Given records ::
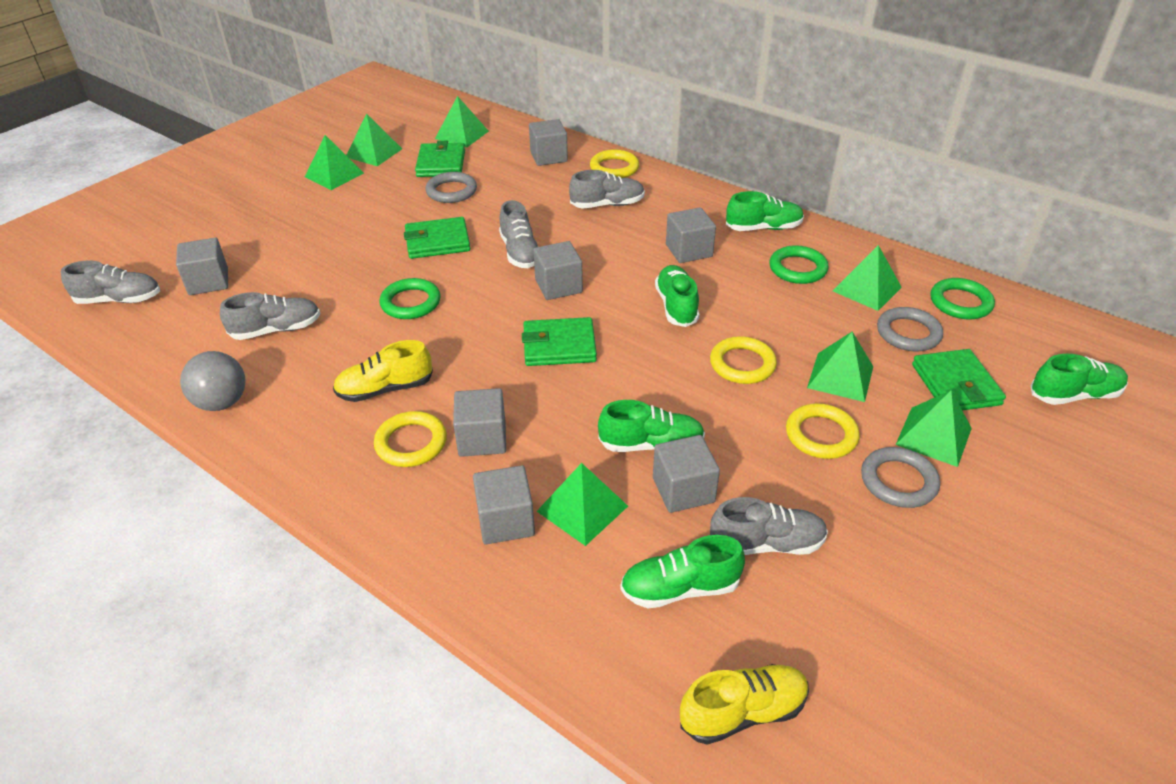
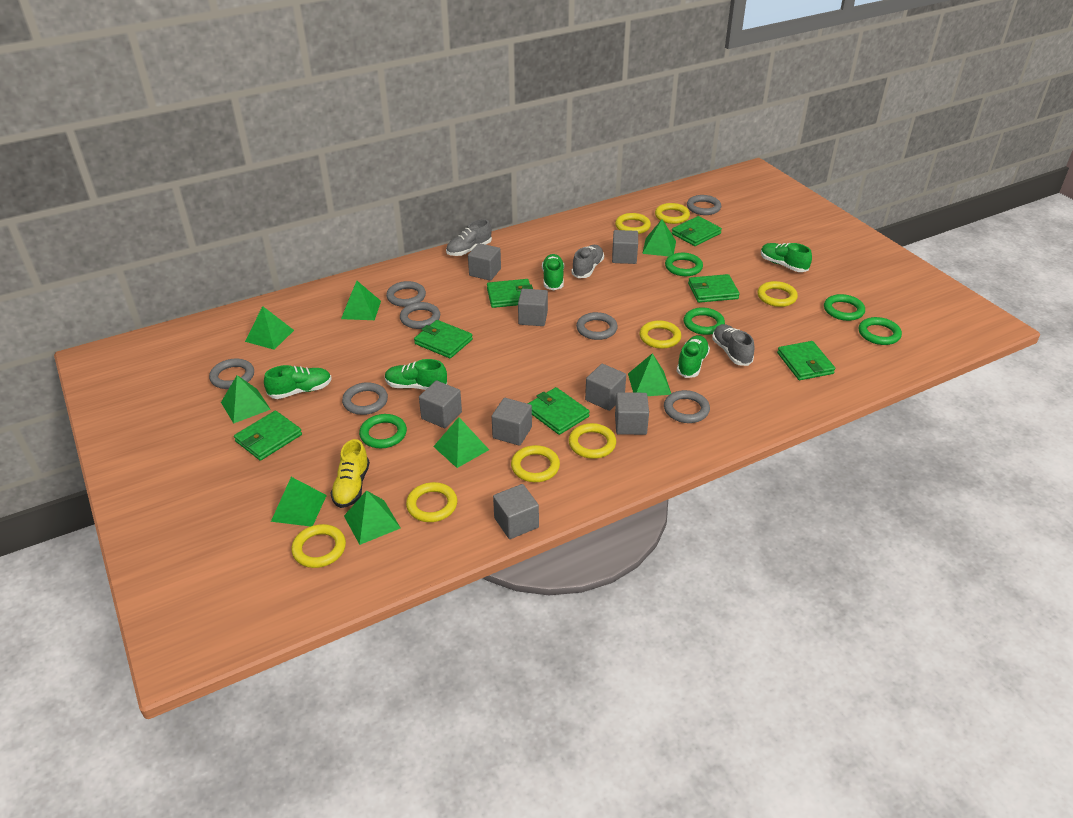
green pyramid: 7 -> 8
green ring: 3 -> 5
green wallet: 4 -> 7
grey ball: 1 -> 0
grey cube: 7 -> 8
grey ring: 3 -> 7
grey shoe: 5 -> 3
yellow ring: 4 -> 8
yellow shoe: 2 -> 1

Directions :: Reply with exactly the lines above from the one that contains "green wallet: 4 -> 7" through the final line of the material, and with nothing else.

Your solution ::
green wallet: 4 -> 7
grey ball: 1 -> 0
grey cube: 7 -> 8
grey ring: 3 -> 7
grey shoe: 5 -> 3
yellow ring: 4 -> 8
yellow shoe: 2 -> 1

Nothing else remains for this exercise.